Task requirements — Which lines in the records below hold the word "camera"? Copy each of them.

Source material —
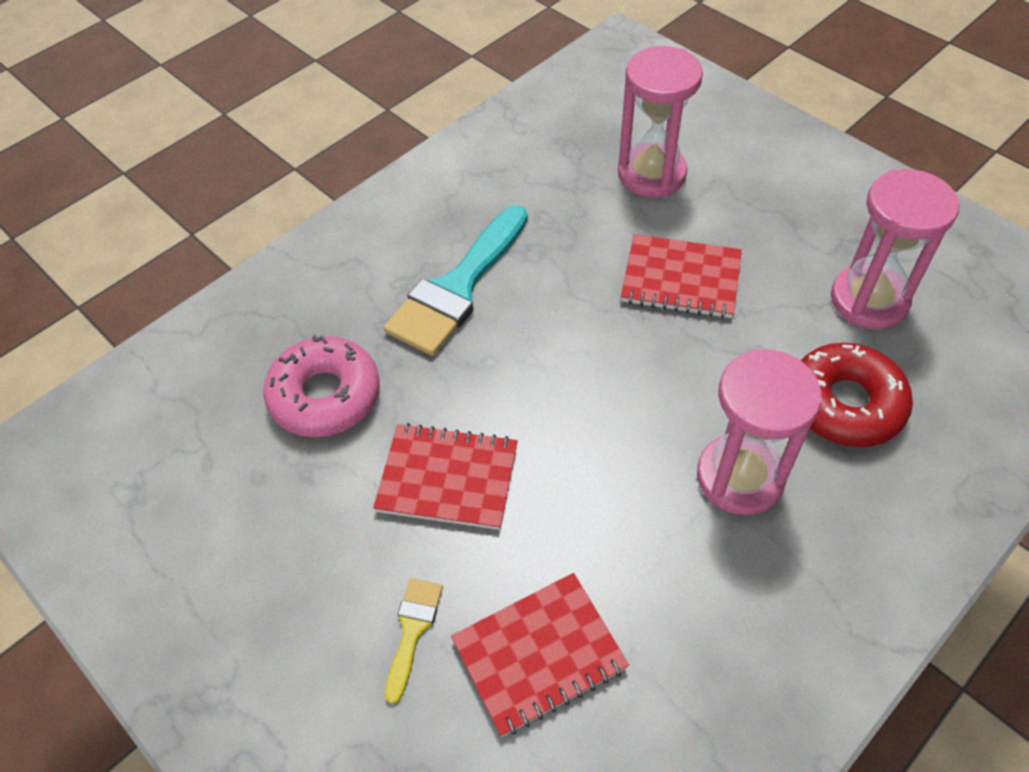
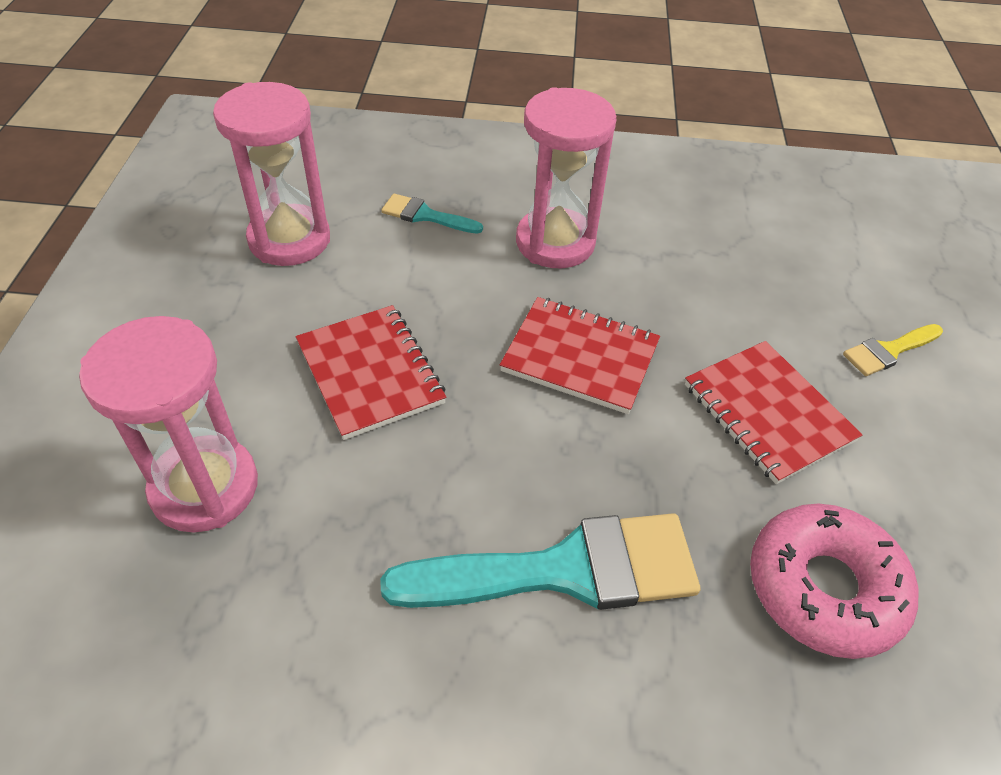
camera: 135 degrees left, 5 degrees down
(539, 655) = (807, 276): red notebook -> red notebook (580, 357)
(845, 404) = (425, 215): red donut -> turquoise brush

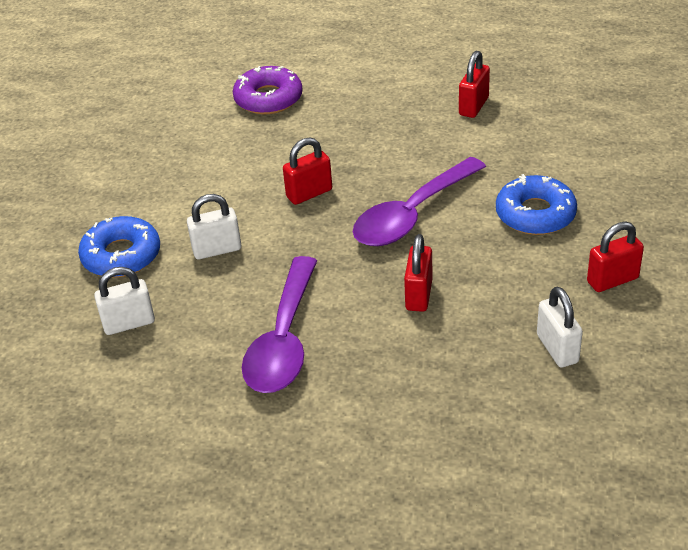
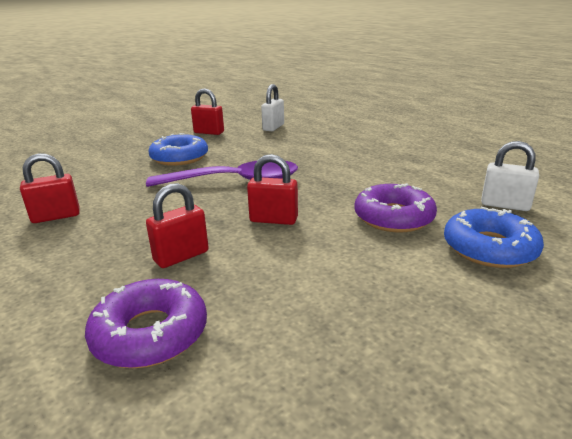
camera: 140 degrees left, 15 degrees down
(217, 250) = (393, 217): white padlock -> purple donut
(284, 340) = (397, 165): purple spoon -> none
(419, 295) = (297, 155): red padlock -> red padlock (181, 256)

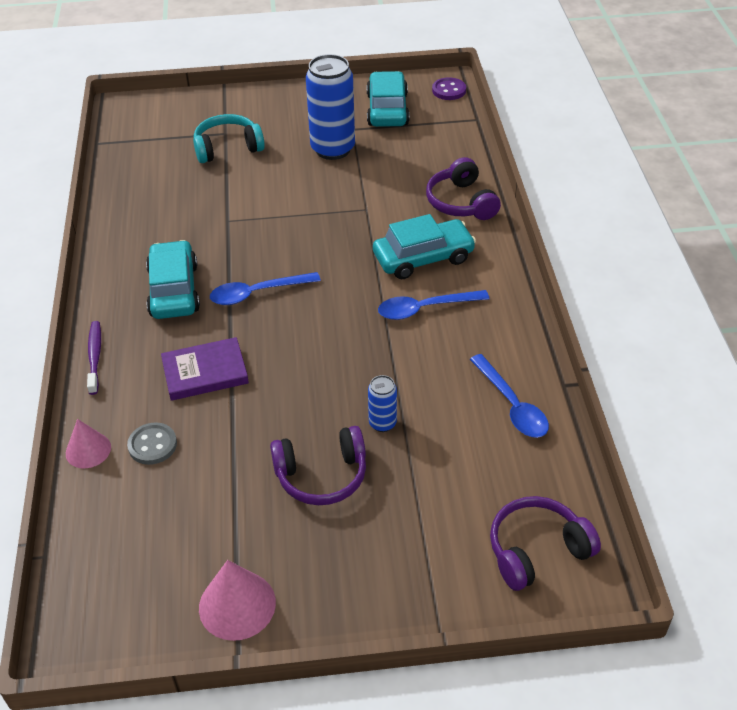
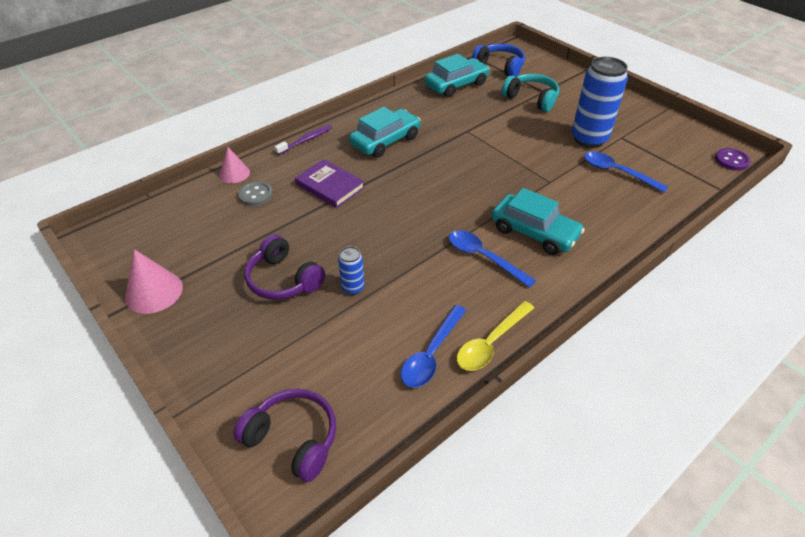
camera: 55 degrees right, 0 degrees up
(143, 137) = (499, 67): none -> blue headphones
(257, 293) = (417, 173): blue spoon -> blue spoon (617, 172)
(387, 109) = (664, 142): turquoise car -> turquoise car (456, 85)
(461, 202) = (617, 224): purple headphones -> none
(529, 359) = (491, 342): none -> yellow spoon

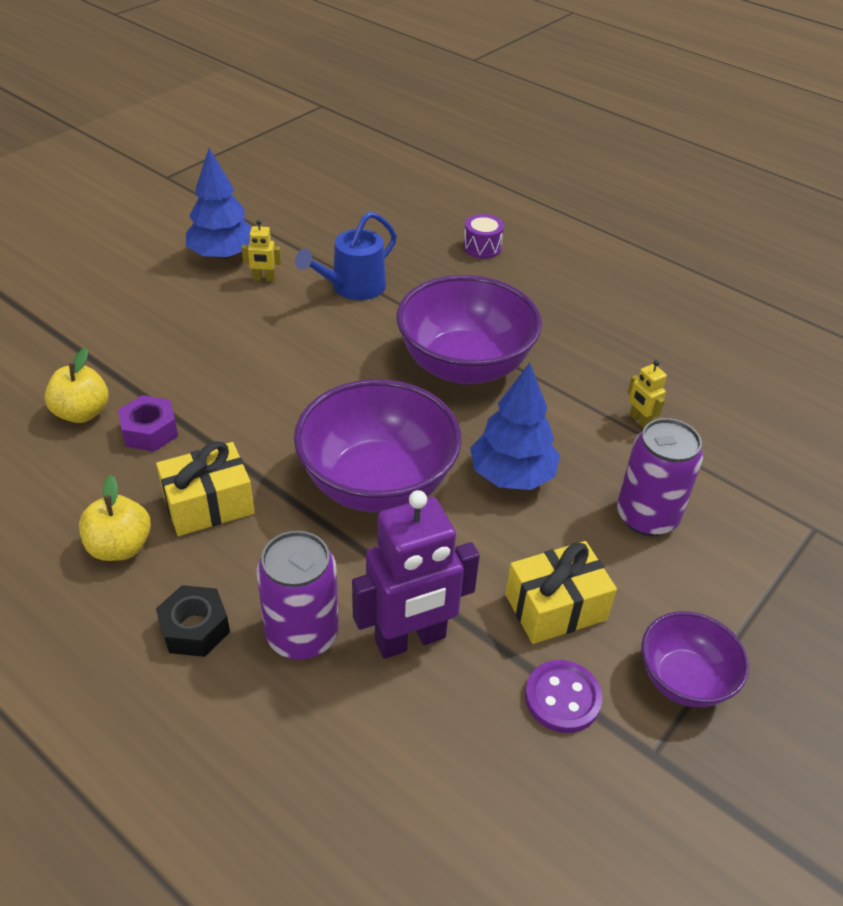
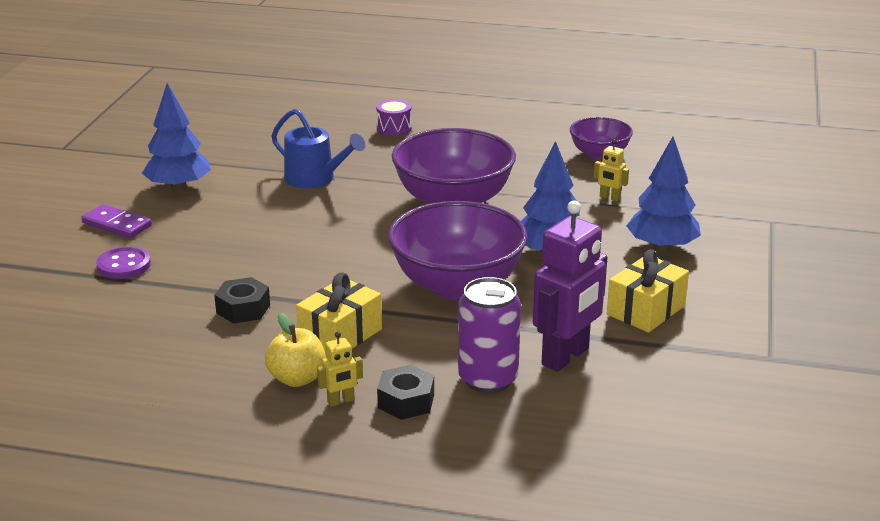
camera: 25 degrees left, 15 degrees down
(82, 413) = (171, 315): yellow apple -> none
(133, 282) = (117, 224): none -> purple domino
(150, 431) = (243, 309): purple nut -> black nut
(264, 279) = (232, 193): yellow robot -> yellow robot (341, 401)
(353, 287) = (314, 179): blue watering can -> blue watering can turned 75 degrees counterclockwise
(562, 698) = (692, 351): purple button -> purple button (124, 265)
(647, 516) = (662, 247): purple can -> blue tree
(684, 679) = (758, 318): purple bowl -> purple bowl (599, 154)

Task solution —
camera: 135 degrees left, 5 degrees down
camera: 140 degrees left, 15 degrees down
camera: 55 degrees right, 0 degrees up
camera: 25 degrees left, 15 degrees down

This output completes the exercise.